• [Task item]:
Your answer should be the records, restated word for word.

• [Data for review]:
——

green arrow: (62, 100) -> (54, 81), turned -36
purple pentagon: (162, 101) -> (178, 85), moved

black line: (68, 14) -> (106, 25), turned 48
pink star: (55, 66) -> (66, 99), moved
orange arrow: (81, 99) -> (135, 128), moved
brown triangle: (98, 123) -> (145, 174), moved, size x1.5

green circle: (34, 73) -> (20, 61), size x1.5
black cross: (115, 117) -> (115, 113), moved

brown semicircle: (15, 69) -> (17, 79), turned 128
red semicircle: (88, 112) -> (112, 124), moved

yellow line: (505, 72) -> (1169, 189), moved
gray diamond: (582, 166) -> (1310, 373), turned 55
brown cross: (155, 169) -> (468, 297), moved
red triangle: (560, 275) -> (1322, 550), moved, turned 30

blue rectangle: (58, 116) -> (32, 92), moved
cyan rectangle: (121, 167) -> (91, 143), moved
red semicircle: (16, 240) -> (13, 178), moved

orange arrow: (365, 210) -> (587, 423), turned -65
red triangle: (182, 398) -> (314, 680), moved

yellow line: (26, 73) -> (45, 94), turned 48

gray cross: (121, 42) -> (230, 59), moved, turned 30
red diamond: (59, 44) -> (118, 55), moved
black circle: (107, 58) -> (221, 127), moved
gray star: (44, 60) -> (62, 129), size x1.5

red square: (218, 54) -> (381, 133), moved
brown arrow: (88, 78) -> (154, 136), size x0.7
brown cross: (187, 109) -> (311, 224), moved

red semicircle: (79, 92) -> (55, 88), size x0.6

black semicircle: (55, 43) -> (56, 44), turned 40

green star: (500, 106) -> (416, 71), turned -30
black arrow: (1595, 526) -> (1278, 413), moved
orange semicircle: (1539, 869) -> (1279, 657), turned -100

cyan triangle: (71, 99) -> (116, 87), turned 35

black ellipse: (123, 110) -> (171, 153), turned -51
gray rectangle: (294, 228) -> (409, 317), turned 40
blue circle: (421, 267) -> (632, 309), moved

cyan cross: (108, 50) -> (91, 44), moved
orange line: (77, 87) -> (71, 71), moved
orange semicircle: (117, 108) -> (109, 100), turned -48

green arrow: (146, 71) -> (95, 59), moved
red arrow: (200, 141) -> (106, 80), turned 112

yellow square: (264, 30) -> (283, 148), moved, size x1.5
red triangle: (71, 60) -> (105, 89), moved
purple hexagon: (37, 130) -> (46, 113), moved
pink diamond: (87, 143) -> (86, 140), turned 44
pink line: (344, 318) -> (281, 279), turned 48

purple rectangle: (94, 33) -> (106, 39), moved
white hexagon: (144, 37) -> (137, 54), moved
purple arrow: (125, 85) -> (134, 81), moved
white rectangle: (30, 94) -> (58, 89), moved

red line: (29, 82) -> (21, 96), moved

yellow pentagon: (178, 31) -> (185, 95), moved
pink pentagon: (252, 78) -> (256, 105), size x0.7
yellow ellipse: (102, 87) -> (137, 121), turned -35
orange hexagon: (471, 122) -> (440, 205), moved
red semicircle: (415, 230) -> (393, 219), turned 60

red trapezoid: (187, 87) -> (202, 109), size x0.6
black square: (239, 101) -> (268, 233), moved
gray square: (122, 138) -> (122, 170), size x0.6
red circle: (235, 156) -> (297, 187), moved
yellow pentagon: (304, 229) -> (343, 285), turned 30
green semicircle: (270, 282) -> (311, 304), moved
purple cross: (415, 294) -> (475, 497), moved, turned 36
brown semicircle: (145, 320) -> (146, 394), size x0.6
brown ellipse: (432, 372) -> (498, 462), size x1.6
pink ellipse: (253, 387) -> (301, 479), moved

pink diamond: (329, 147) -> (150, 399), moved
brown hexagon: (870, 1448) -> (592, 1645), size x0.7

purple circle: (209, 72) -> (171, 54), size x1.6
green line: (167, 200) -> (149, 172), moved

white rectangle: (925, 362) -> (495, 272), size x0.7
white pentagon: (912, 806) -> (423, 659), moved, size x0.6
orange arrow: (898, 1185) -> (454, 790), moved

——

• [Exercise response]:
green arrow: (62, 100) -> (54, 81), turned -36
purple pentagon: (162, 101) -> (178, 85), moved

black line: (68, 14) -> (106, 25), turned 48
pink star: (55, 66) -> (66, 99), moved
orange arrow: (81, 99) -> (135, 128), moved
brown triangle: (98, 123) -> (145, 174), moved, size x1.5

green circle: (34, 73) -> (20, 61), size x1.5
black cross: (115, 117) -> (115, 113), moved

brown semicircle: (15, 69) -> (17, 79), turned 128
red semicircle: (88, 112) -> (112, 124), moved

yellow line: (505, 72) -> (1169, 189), moved
gray diamond: (582, 166) -> (1310, 373), turned 55
brown cross: (155, 169) -> (468, 297), moved
red triangle: (560, 275) -> (1322, 550), moved, turned 30

blue rectangle: (58, 116) -> (32, 92), moved
cyan rectangle: (121, 167) -> (91, 143), moved
red semicircle: (16, 240) -> (13, 178), moved

orange arrow: (365, 210) -> (587, 423), turned -65
red triangle: (182, 398) -> (314, 680), moved

yellow line: (26, 73) -> (45, 94), turned 48

gray cross: (121, 42) -> (230, 59), moved, turned 30
red diamond: (59, 44) -> (118, 55), moved
black circle: (107, 58) -> (221, 127), moved
gray star: (44, 60) -> (62, 129), size x1.5

red square: (218, 54) -> (381, 133), moved
brown arrow: (88, 78) -> (154, 136), size x0.7
brown cross: (187, 109) -> (311, 224), moved

red semicircle: (79, 92) -> (55, 88), size x0.6

black semicircle: (55, 43) -> (56, 44), turned 40

green star: (500, 106) -> (416, 71), turned -30
black arrow: (1595, 526) -> (1278, 413), moved
orange semicircle: (1539, 869) -> (1279, 657), turned -100

cyan triangle: (71, 99) -> (116, 87), turned 35

black ellipse: (123, 110) -> (171, 153), turned -51
gray rectangle: (294, 228) -> (409, 317), turned 40
blue circle: (421, 267) -> (632, 309), moved

cyan cross: (108, 50) -> (91, 44), moved
orange line: (77, 87) -> (71, 71), moved
orange semicircle: (117, 108) -> (109, 100), turned -48

green arrow: (146, 71) -> (95, 59), moved
red arrow: (200, 141) -> (106, 80), turned 112

yellow square: (264, 30) -> (283, 148), moved, size x1.5
red triangle: (71, 60) -> (105, 89), moved
purple hexagon: (37, 130) -> (46, 113), moved
pink diamond: (87, 143) -> (86, 140), turned 44
pink line: (344, 318) -> (281, 279), turned 48

purple rectangle: (94, 33) -> (106, 39), moved
white hexagon: (144, 37) -> (137, 54), moved
purple arrow: (125, 85) -> (134, 81), moved
white rectangle: (30, 94) -> (58, 89), moved

red line: (29, 82) -> (21, 96), moved

yellow pentagon: (178, 31) -> (185, 95), moved
pink pentagon: (252, 78) -> (256, 105), size x0.7
yellow ellipse: (102, 87) -> (137, 121), turned -35
orange hexagon: (471, 122) -> (440, 205), moved
red semicircle: (415, 230) -> (393, 219), turned 60

red trapezoid: (187, 87) -> (202, 109), size x0.6
black square: (239, 101) -> (268, 233), moved
gray square: (122, 138) -> (122, 170), size x0.6
red circle: (235, 156) -> (297, 187), moved
yellow pentagon: (304, 229) -> (343, 285), turned 30
green semicircle: (270, 282) -> (311, 304), moved
purple cross: (415, 294) -> (475, 497), moved, turned 36
brown semicircle: (145, 320) -> (146, 394), size x0.6
brown ellipse: (432, 372) -> (498, 462), size x1.6
pink ellipse: (253, 387) -> (301, 479), moved

pink diamond: (329, 147) -> (150, 399), moved
brown hexagon: (870, 1448) -> (592, 1645), size x0.7

purple circle: (209, 72) -> (171, 54), size x1.6
green line: (167, 200) -> (149, 172), moved

white rectangle: (925, 362) -> (495, 272), size x0.7
white pentagon: (912, 806) -> (423, 659), moved, size x0.6
orange arrow: (898, 1185) -> (454, 790), moved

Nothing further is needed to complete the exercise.